Stored data entries
========================================================================
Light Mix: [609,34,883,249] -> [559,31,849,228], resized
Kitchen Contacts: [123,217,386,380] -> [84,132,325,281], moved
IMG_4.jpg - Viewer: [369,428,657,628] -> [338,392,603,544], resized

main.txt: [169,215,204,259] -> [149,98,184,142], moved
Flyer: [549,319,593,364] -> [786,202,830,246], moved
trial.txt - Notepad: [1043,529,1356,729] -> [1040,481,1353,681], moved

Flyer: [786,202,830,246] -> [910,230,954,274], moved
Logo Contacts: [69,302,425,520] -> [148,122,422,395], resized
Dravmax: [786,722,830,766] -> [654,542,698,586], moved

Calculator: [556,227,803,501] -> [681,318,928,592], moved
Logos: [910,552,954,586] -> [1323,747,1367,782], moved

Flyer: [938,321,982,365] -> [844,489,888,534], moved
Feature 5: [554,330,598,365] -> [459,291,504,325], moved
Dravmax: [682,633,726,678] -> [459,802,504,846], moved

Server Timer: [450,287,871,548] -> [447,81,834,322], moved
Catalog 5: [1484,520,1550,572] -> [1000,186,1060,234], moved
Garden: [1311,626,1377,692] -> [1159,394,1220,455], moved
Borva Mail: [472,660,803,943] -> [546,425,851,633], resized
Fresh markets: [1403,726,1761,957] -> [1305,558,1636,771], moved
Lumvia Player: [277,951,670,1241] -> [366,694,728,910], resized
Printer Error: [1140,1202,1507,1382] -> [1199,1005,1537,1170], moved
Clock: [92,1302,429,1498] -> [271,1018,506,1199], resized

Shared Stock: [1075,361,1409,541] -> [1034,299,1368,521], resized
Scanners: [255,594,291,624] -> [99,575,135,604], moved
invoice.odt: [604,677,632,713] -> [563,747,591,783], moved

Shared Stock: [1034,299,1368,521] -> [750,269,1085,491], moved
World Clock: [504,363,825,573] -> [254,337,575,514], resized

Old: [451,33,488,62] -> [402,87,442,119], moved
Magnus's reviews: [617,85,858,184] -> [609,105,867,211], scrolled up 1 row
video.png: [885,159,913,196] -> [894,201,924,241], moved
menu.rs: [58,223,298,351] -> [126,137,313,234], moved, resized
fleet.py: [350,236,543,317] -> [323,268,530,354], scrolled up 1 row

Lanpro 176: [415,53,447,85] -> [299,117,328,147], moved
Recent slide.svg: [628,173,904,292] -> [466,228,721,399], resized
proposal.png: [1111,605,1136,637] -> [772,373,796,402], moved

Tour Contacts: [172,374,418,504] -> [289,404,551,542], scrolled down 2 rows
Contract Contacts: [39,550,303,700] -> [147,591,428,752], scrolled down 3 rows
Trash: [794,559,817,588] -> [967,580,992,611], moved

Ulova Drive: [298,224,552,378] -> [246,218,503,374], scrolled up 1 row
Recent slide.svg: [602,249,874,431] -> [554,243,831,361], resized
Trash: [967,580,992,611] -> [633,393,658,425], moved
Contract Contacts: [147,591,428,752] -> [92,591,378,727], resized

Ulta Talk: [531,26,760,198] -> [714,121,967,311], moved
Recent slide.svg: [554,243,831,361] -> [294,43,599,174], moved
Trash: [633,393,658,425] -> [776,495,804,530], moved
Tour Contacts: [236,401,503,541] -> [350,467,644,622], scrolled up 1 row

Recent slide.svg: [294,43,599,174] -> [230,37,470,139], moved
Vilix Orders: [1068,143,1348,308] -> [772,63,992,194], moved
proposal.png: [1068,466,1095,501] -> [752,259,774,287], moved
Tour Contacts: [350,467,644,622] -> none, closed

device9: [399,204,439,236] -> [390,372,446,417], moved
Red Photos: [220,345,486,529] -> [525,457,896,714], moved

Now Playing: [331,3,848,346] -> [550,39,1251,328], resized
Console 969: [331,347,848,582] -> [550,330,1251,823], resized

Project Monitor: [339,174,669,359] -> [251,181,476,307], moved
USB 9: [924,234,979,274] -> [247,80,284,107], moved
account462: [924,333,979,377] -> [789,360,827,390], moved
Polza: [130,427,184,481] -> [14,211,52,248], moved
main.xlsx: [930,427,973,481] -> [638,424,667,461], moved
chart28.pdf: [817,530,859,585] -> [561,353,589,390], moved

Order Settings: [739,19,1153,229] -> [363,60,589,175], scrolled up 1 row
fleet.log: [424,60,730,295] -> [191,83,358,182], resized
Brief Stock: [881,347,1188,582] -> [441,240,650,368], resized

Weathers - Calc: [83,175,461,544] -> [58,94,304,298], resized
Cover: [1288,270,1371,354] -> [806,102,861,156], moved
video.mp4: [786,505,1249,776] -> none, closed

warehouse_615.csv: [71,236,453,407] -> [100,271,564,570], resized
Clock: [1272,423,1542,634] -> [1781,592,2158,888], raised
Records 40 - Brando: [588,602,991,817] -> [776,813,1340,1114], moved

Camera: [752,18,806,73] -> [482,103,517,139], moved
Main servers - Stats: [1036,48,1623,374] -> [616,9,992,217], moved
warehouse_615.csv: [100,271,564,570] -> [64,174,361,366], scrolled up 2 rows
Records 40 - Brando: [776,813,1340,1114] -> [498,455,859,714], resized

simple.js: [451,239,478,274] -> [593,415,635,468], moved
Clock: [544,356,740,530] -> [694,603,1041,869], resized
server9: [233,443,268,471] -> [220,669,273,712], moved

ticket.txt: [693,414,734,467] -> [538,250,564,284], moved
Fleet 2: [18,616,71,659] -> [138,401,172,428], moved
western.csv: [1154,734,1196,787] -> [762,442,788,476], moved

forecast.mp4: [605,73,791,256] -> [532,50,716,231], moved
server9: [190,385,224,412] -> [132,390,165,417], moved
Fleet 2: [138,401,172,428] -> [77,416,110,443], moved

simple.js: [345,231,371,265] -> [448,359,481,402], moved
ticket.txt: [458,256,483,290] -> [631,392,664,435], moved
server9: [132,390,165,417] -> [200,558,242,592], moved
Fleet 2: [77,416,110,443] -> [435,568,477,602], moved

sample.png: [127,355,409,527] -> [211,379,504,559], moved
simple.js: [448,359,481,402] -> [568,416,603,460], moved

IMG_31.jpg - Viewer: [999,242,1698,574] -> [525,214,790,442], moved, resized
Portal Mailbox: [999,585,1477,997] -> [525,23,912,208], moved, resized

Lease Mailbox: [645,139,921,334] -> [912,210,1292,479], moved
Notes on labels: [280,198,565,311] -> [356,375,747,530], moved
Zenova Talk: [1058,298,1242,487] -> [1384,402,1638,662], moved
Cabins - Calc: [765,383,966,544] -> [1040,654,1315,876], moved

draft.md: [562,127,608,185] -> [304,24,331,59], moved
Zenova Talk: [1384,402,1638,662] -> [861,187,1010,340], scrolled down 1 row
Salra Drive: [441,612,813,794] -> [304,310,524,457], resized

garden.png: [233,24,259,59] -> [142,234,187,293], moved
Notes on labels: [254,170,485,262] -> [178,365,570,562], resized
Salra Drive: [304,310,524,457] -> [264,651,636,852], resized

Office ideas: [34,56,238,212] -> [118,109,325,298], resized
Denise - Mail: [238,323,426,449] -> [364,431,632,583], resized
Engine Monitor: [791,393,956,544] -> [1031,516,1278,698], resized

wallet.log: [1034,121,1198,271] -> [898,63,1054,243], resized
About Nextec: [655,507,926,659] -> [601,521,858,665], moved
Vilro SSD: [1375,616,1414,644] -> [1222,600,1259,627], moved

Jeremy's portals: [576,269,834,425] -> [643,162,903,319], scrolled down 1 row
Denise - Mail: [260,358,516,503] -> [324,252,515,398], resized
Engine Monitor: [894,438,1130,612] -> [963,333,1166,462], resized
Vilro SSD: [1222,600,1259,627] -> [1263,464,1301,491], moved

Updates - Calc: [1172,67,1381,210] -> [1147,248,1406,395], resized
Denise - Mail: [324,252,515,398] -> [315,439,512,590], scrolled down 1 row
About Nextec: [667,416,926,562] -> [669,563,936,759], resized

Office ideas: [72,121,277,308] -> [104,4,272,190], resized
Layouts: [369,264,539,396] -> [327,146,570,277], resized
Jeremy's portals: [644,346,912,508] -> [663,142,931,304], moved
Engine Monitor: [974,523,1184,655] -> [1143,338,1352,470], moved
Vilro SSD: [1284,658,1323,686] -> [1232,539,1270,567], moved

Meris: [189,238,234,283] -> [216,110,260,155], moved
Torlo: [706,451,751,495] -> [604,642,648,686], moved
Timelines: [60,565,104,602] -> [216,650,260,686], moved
========================================================================
> [WHAT THE TASK ASKS] The lines above that hold "Records" are the result; show every one of them.

> [RESULT OF THIS EXERCISE]
Records 40 - Brando: [588,602,991,817] -> [776,813,1340,1114], moved
Records 40 - Brando: [776,813,1340,1114] -> [498,455,859,714], resized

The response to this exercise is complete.